┌─ THE DATA
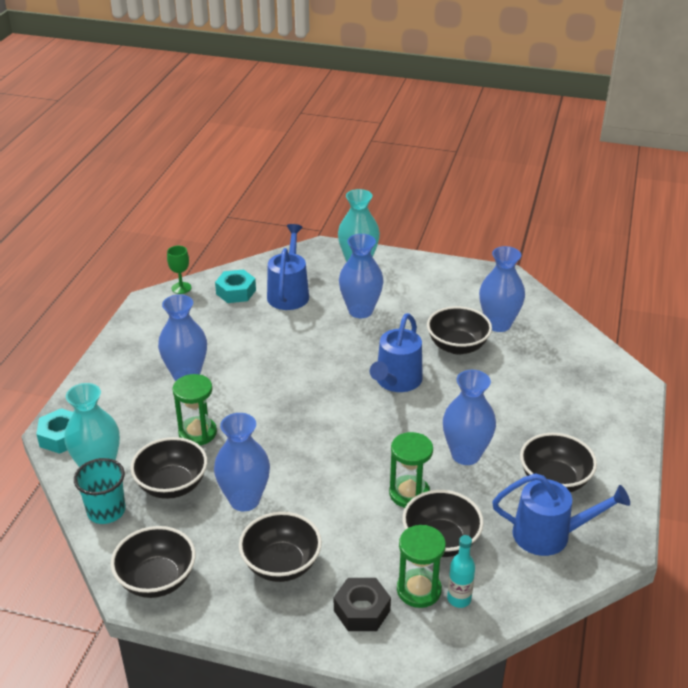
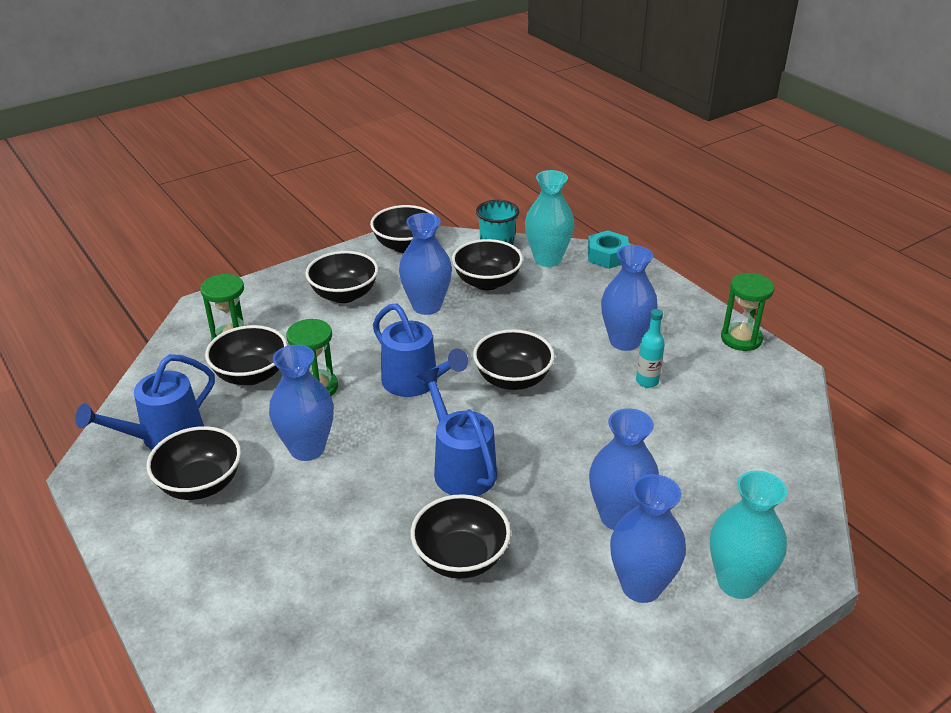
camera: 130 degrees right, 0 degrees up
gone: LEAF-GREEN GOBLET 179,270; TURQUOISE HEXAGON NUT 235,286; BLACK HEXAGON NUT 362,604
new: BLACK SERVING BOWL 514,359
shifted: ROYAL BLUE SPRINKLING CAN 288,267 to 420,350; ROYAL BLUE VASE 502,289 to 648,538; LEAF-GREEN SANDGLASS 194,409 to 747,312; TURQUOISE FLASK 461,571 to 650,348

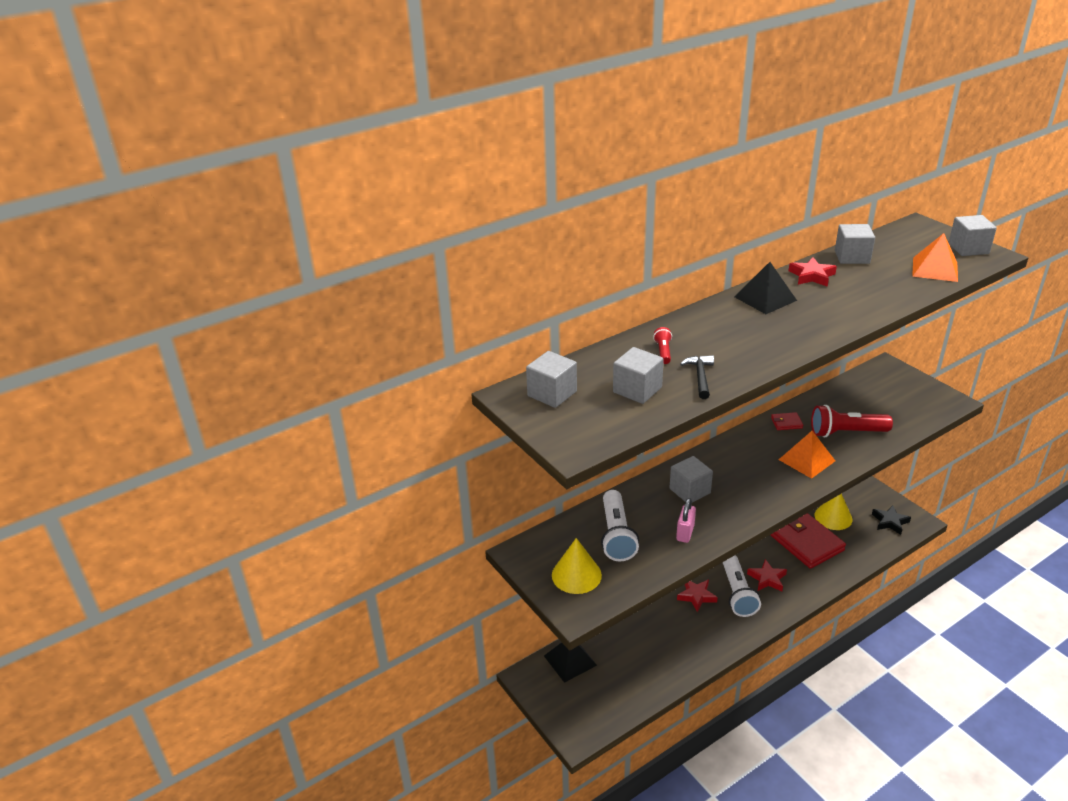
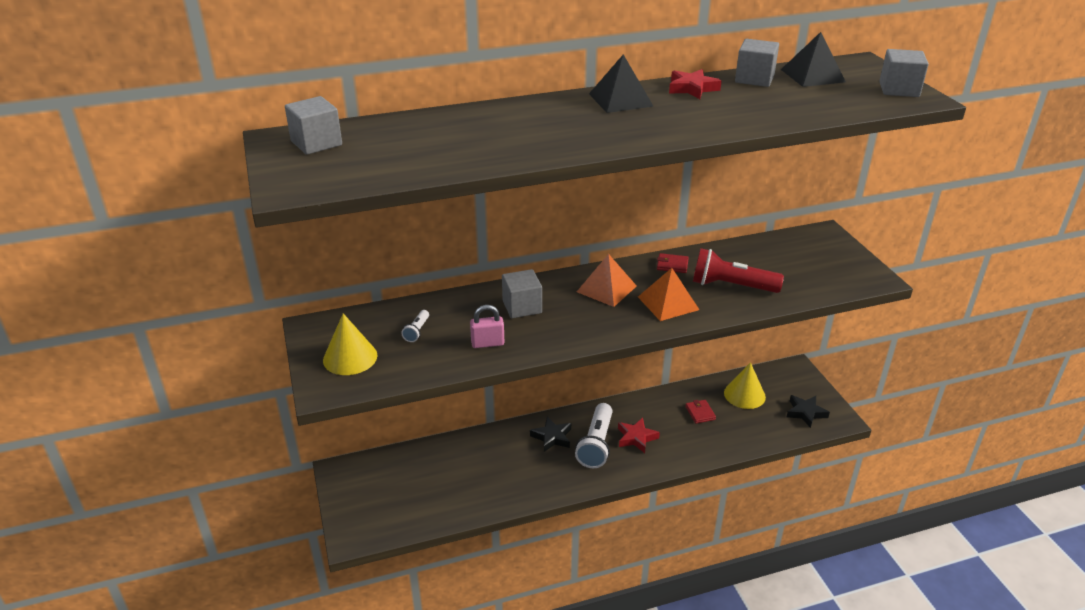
camera: 15 degrees right, 0 degrees up
gone: RED POCKET TORCH 662,345; GRAY BLOCK 638,375; BLACK CLAW HAMMER 697,377
shifted: ORANGE-COLOURED PYRAMID 935,257 to 607,280; BLACK PYRAMID 570,662 to 813,59
repainted: RED STAR 697,596 to BLACK STAR 550,434
rotated: ROSY LOCK 686,520 = 487,326 45 degrees clockwise
scaled: SNOW-WHITE POCKET TORCH 620,525 = 415,326 x0.47; RED CARD WALLET 808,541 = 700,412 x0.42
└─
_WORK TO COMPLETE:_ Everything in the listing above is to be given again exactly, apart from the pictures.

_ANSWER BELOW:_
camera: 130 degrees right, 0 degrees up
gone: LEAF-GREEN GOBLET 179,270; TURQUOISE HEXAGON NUT 235,286; BLACK HEXAGON NUT 362,604
new: BLACK SERVING BOWL 514,359
shifted: ROYAL BLUE SPRINKLING CAN 288,267 to 420,350; ROYAL BLUE VASE 502,289 to 648,538; LEAF-GREEN SANDGLASS 194,409 to 747,312; TURQUOISE FLASK 461,571 to 650,348

camera: 15 degrees right, 0 degrees up
gone: RED POCKET TORCH 662,345; GRAY BLOCK 638,375; BLACK CLAW HAMMER 697,377
shifted: ORANGE-COLOURED PYRAMID 935,257 to 607,280; BLACK PYRAMID 570,662 to 813,59
repainted: RED STAR 697,596 to BLACK STAR 550,434
rotated: ROSY LOCK 686,520 = 487,326 45 degrees clockwise
scaled: SNOW-WHITE POCKET TORCH 620,525 = 415,326 x0.47; RED CARD WALLET 808,541 = 700,412 x0.42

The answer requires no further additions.